**Task directions:** Using the records below, write out again exactly the lines that begin at the line containing "camera: 45 degrees left, 10 degrees up" and end at the line containing "blue bottle [420,396,461,516]", and no other lines.

**The records:**
☆ ☆ ☆ ☆
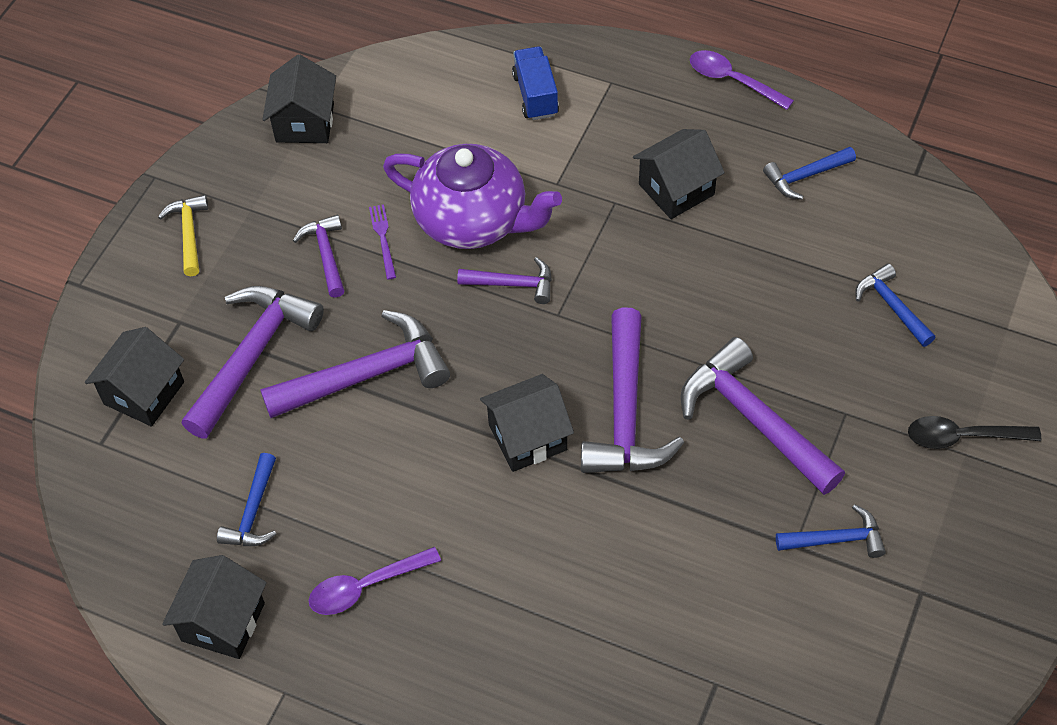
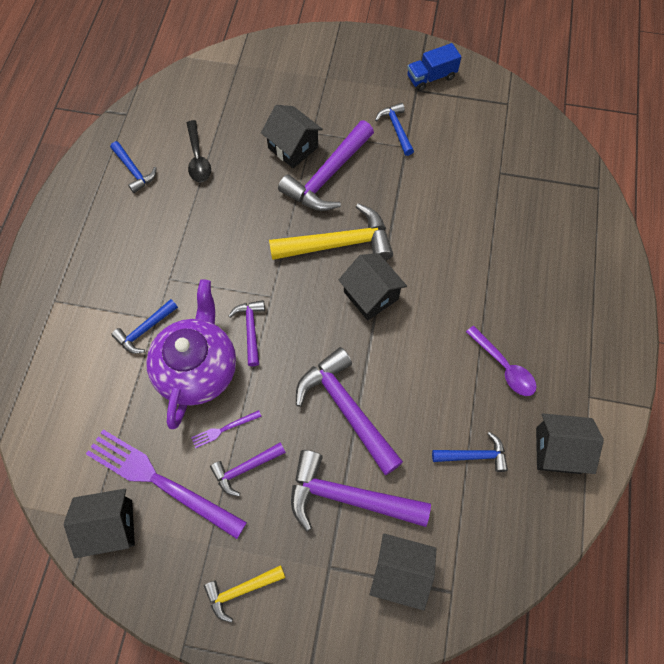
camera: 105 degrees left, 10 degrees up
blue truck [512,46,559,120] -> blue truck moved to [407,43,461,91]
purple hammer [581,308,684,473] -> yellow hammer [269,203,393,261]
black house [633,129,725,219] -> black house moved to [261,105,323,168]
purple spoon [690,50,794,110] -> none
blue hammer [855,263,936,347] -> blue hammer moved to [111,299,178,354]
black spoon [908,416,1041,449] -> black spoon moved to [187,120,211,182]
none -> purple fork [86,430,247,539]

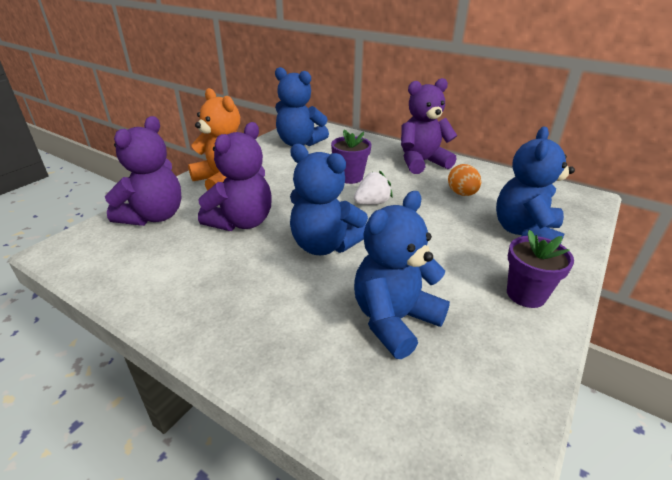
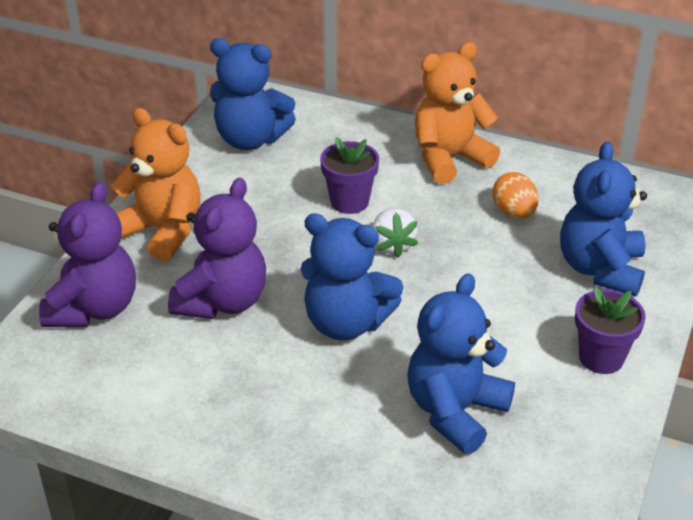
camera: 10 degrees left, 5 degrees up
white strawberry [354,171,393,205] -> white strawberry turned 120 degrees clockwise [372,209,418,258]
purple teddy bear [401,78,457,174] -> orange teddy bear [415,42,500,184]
☆ ☆ ☆ ☆
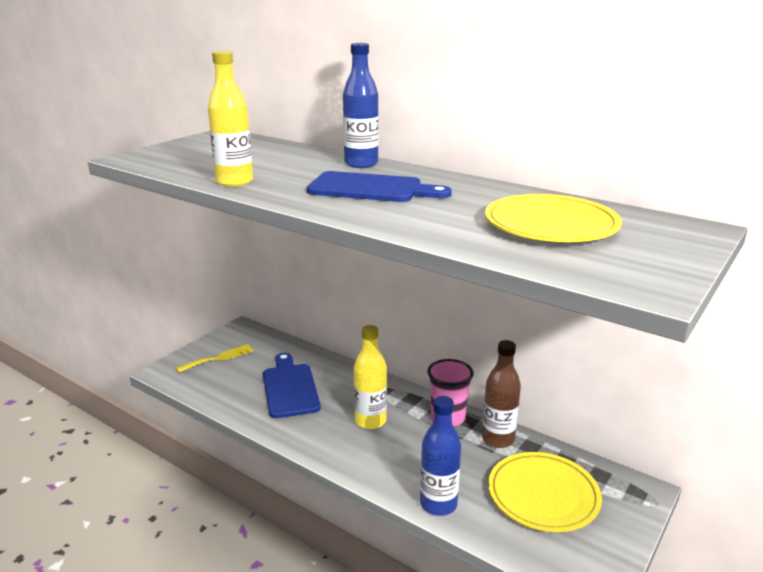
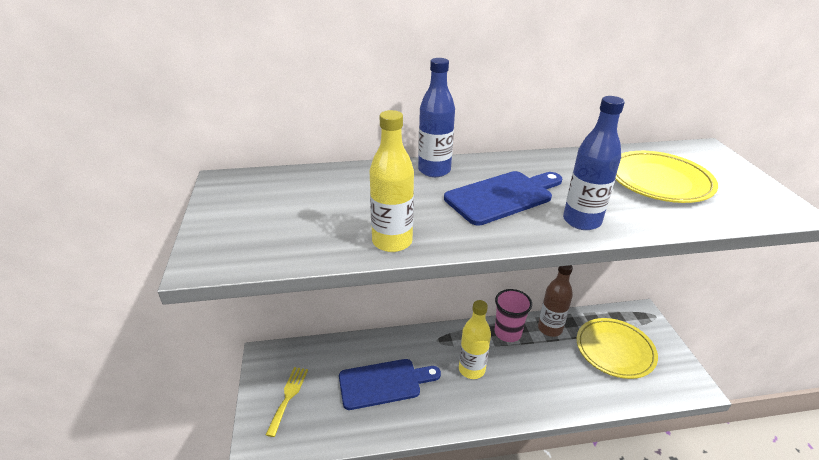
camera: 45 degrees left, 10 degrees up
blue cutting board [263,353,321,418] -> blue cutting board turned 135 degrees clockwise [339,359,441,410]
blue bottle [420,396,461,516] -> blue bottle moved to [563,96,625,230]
☆ ☆ ☆ ☆
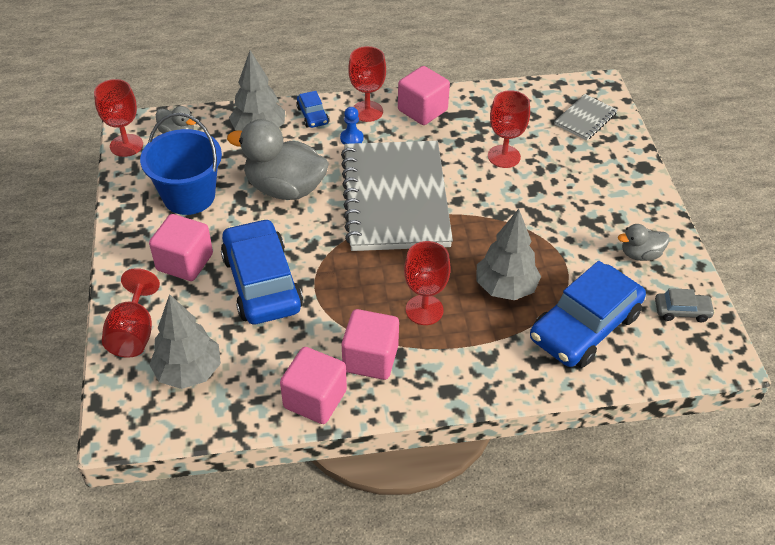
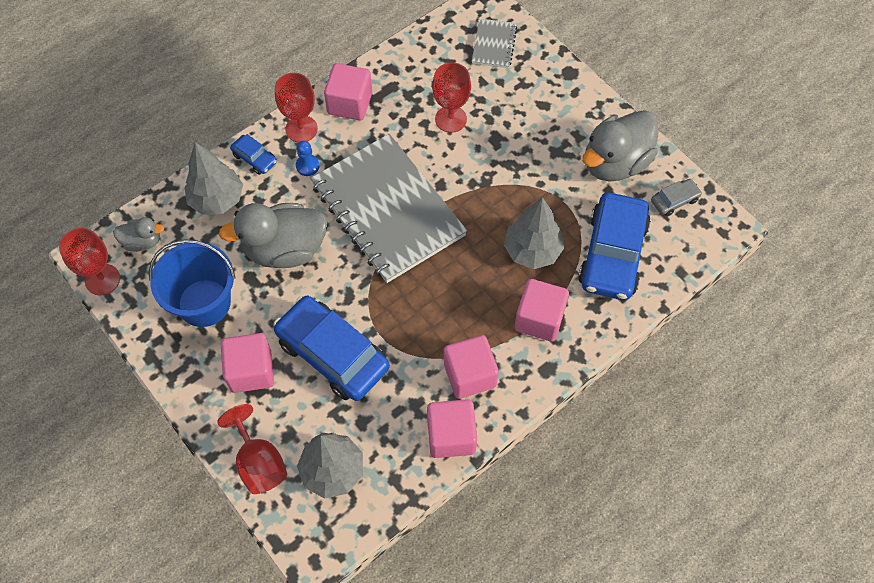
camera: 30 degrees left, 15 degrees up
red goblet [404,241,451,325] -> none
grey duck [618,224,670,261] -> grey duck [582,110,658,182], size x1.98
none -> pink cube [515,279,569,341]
☆ ☆ ☆ ☆
**Solved problem:**
camera: 45 degrees left, 10 degrees up
blue cutting board [263,353,321,418] -> blue cutting board turned 135 degrees clockwise [339,359,441,410]
blue bottle [420,396,461,516] -> blue bottle moved to [563,96,625,230]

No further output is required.